◆ **Action item**
Nothing belongs in the answer except the lines of the material that include "white".

◆ **Records shown**
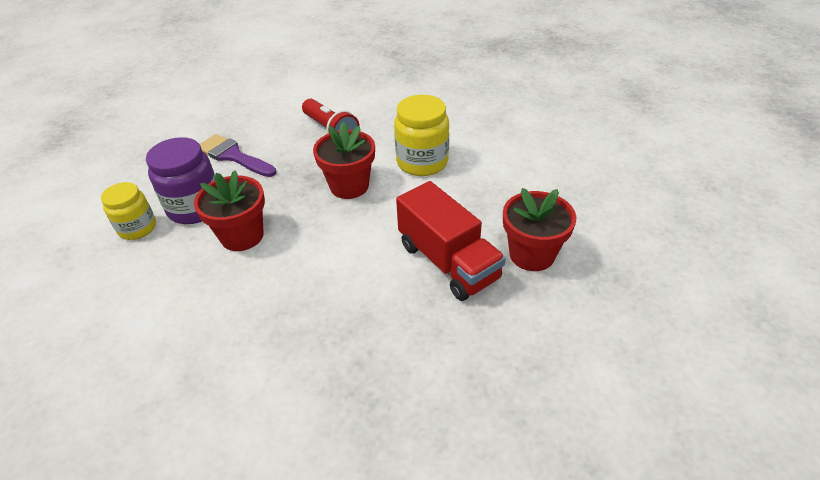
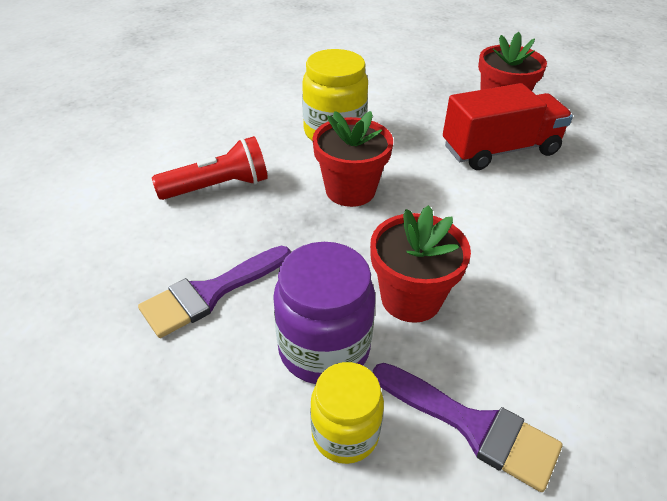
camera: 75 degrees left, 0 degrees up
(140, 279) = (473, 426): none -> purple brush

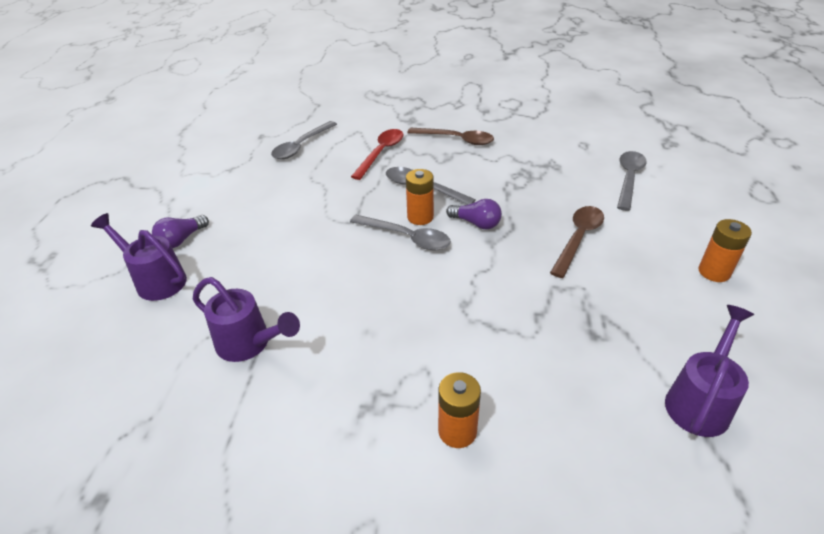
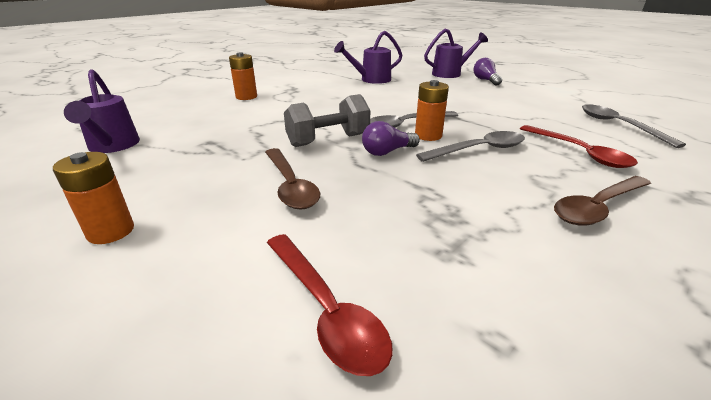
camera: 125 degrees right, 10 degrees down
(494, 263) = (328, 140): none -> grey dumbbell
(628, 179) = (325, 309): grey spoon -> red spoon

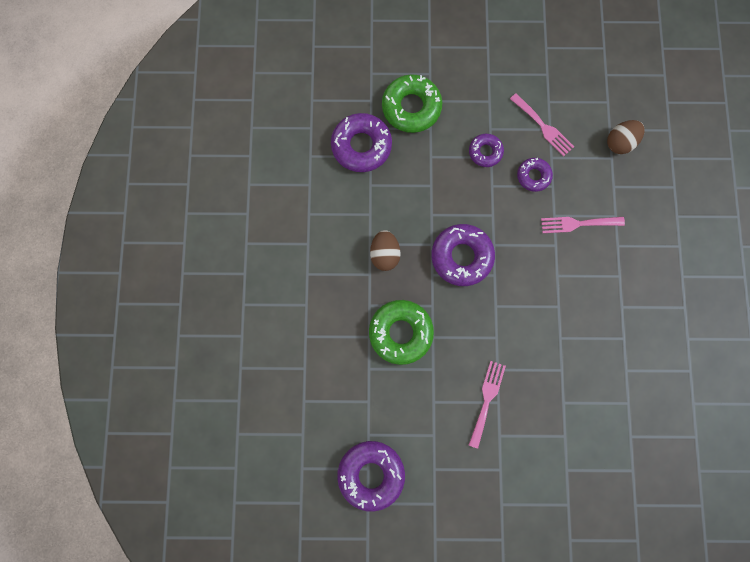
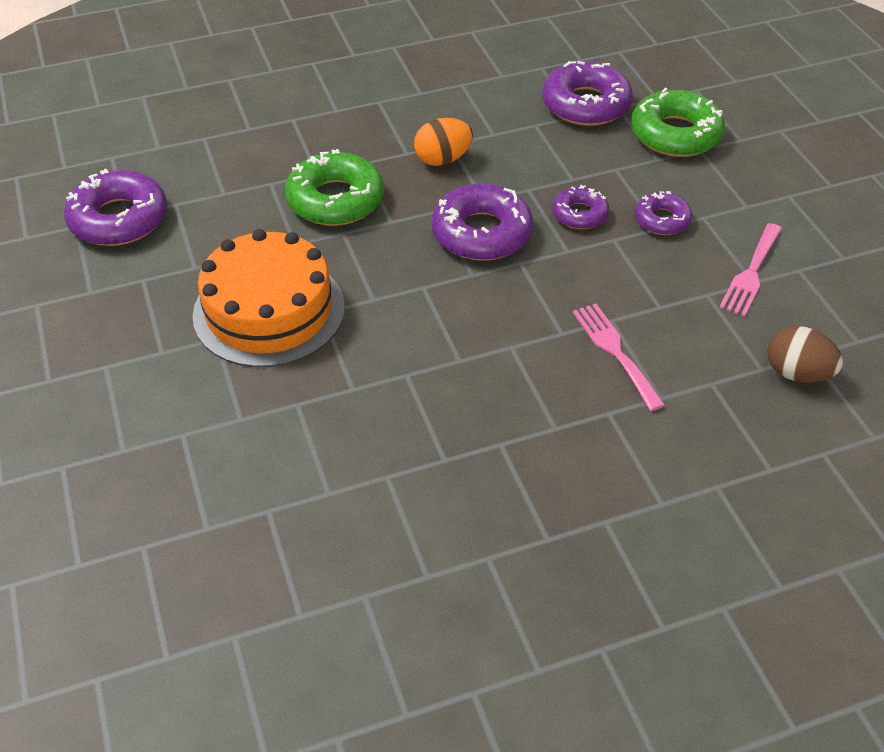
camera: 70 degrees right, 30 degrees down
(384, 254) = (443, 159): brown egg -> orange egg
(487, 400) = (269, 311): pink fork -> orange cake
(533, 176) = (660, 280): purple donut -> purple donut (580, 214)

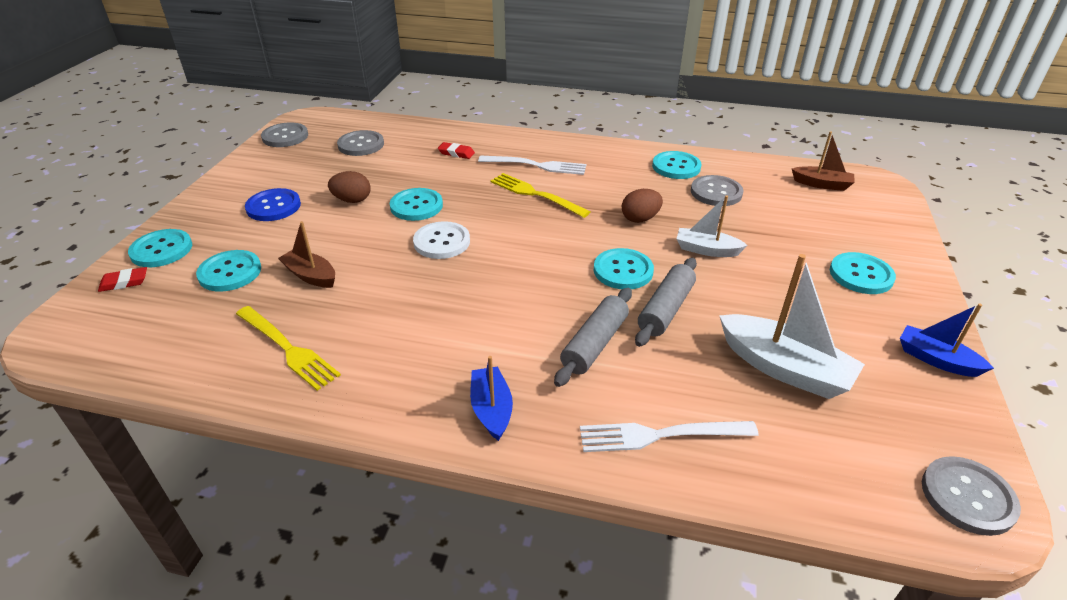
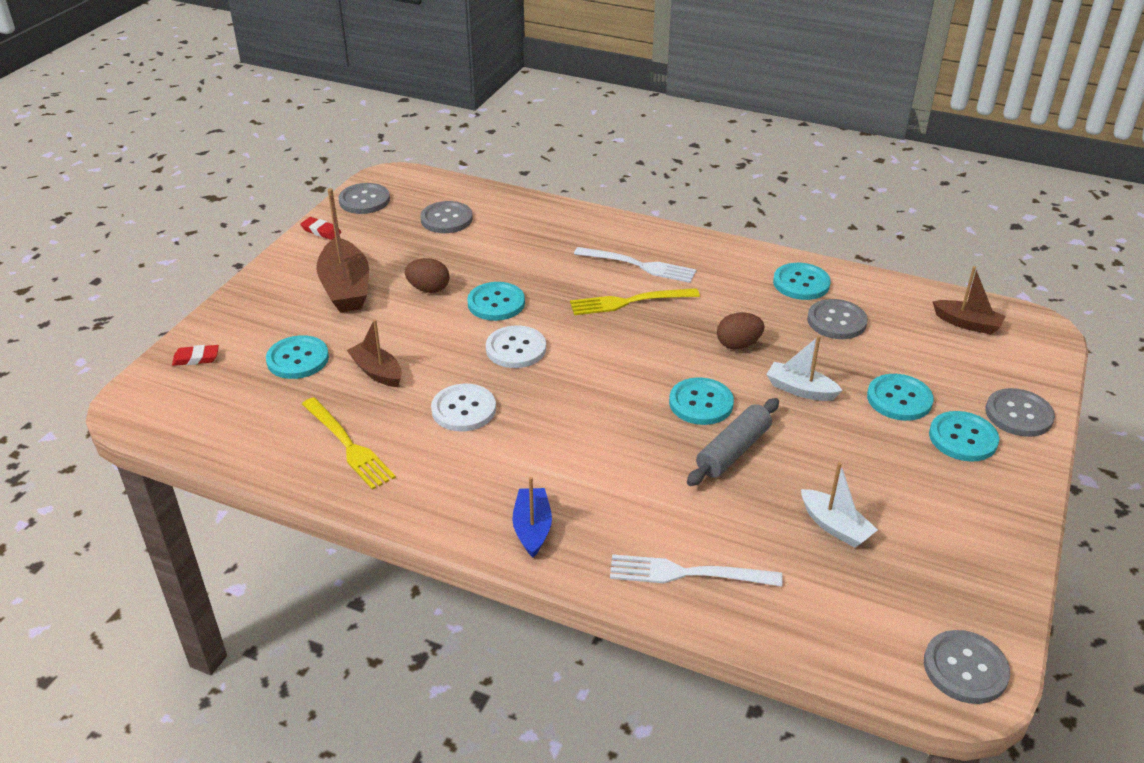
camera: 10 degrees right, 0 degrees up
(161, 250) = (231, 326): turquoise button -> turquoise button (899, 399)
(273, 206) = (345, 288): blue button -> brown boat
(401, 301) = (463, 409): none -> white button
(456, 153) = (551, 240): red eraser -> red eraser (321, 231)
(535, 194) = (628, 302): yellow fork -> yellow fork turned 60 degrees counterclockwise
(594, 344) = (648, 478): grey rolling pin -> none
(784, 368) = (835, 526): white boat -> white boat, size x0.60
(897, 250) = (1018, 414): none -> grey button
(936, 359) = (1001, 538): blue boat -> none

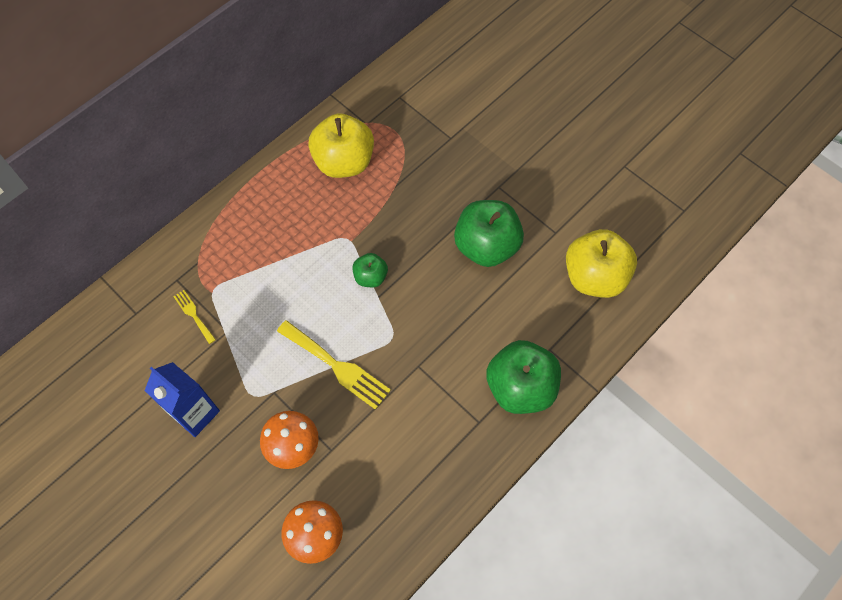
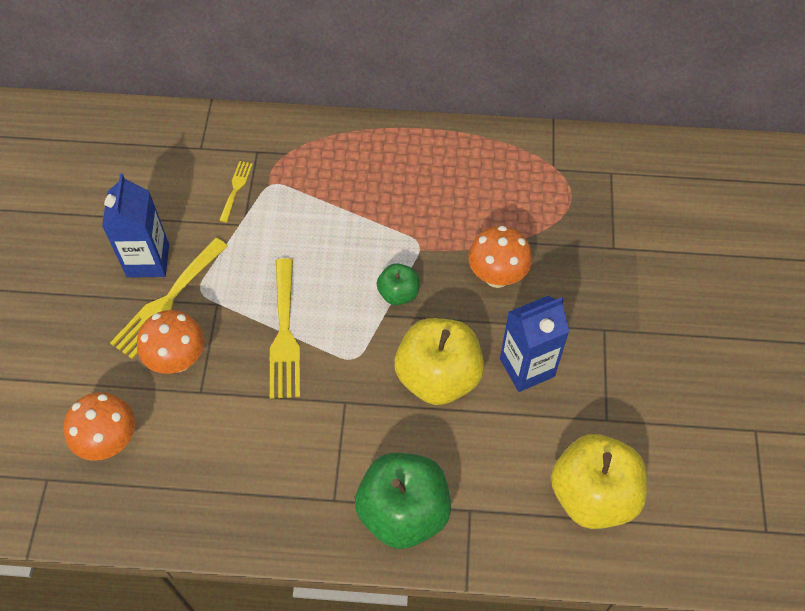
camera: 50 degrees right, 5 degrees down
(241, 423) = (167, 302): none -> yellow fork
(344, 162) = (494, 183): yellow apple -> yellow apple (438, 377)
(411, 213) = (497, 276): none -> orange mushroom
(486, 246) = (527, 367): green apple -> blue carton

◆ **Problem solution**
(401, 301) = (463, 409): none -> white button
(784, 368) = (835, 526): white boat -> white boat, size x0.60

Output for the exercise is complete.